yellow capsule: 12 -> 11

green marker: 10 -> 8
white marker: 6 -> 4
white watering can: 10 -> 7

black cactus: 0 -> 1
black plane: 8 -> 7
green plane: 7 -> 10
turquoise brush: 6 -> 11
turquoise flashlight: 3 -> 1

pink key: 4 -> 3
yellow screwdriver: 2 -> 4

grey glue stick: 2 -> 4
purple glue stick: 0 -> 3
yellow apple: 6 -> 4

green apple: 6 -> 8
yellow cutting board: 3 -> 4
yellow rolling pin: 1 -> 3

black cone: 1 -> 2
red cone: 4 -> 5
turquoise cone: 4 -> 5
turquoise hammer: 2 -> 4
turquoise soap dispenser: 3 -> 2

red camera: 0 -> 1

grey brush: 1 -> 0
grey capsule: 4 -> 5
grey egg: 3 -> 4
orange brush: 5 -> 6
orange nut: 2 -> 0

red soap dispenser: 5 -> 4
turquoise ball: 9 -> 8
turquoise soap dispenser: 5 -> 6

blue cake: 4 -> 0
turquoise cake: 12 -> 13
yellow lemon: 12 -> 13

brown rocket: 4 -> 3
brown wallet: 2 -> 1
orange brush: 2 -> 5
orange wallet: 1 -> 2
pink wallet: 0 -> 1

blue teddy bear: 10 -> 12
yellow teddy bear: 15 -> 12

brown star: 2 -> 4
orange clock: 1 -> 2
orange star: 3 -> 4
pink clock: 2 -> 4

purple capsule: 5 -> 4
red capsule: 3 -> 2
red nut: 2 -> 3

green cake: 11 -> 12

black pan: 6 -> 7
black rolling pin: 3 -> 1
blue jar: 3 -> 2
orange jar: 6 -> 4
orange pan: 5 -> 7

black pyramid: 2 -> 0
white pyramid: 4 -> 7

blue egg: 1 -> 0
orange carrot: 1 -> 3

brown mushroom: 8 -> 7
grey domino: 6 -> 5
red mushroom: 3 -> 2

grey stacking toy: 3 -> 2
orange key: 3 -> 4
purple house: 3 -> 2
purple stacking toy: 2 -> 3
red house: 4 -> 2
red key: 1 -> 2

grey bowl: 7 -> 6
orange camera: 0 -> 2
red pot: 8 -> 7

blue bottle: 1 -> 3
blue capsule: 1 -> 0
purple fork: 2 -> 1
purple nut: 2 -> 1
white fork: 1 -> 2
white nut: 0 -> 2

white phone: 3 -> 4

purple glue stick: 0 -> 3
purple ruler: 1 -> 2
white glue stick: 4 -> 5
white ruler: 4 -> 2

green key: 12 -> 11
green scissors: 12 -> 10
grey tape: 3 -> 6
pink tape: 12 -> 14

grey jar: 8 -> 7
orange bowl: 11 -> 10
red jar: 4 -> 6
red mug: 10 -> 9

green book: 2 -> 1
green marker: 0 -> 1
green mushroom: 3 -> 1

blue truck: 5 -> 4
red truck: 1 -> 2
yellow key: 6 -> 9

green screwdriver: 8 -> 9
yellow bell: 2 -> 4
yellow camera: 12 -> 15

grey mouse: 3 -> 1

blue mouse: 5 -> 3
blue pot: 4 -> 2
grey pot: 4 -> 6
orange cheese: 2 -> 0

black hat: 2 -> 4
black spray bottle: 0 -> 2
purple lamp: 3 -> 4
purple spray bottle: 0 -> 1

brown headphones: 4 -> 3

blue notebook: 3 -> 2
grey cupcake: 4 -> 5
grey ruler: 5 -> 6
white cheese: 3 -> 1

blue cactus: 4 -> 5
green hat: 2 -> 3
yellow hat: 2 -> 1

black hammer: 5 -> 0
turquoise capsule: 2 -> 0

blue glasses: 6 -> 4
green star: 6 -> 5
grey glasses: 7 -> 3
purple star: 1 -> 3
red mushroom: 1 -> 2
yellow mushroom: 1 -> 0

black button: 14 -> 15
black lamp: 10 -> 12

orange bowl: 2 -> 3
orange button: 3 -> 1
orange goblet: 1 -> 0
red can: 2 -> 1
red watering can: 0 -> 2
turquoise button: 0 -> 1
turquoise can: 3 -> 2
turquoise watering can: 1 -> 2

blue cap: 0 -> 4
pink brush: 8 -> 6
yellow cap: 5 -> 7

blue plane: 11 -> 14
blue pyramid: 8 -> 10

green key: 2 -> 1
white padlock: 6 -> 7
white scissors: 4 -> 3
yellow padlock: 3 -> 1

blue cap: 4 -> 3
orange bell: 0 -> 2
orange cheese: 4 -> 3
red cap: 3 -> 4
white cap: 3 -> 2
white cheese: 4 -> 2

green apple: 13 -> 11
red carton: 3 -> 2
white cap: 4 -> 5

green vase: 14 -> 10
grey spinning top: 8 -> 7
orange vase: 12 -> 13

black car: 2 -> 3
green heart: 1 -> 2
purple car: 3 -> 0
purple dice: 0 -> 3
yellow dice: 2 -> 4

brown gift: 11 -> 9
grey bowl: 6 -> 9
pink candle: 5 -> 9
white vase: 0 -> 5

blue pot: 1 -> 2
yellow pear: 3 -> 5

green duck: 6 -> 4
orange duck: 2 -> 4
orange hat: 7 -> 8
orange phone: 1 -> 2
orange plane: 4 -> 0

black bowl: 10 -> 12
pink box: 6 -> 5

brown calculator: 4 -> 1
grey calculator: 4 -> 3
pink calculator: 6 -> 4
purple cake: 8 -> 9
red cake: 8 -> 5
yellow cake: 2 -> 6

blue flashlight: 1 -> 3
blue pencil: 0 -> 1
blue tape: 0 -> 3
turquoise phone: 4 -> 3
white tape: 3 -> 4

_ _ _ _ _

## Work to be completed
Please give back exactly the lines of this listing beginning at the line with "red cap: 3 -> 4" and ending with the line with "pink calculator: 6 -> 4", both included, and nothing else.

## Task solution
red cap: 3 -> 4
white cap: 3 -> 2
white cheese: 4 -> 2

green apple: 13 -> 11
red carton: 3 -> 2
white cap: 4 -> 5

green vase: 14 -> 10
grey spinning top: 8 -> 7
orange vase: 12 -> 13

black car: 2 -> 3
green heart: 1 -> 2
purple car: 3 -> 0
purple dice: 0 -> 3
yellow dice: 2 -> 4

brown gift: 11 -> 9
grey bowl: 6 -> 9
pink candle: 5 -> 9
white vase: 0 -> 5

blue pot: 1 -> 2
yellow pear: 3 -> 5

green duck: 6 -> 4
orange duck: 2 -> 4
orange hat: 7 -> 8
orange phone: 1 -> 2
orange plane: 4 -> 0

black bowl: 10 -> 12
pink box: 6 -> 5

brown calculator: 4 -> 1
grey calculator: 4 -> 3
pink calculator: 6 -> 4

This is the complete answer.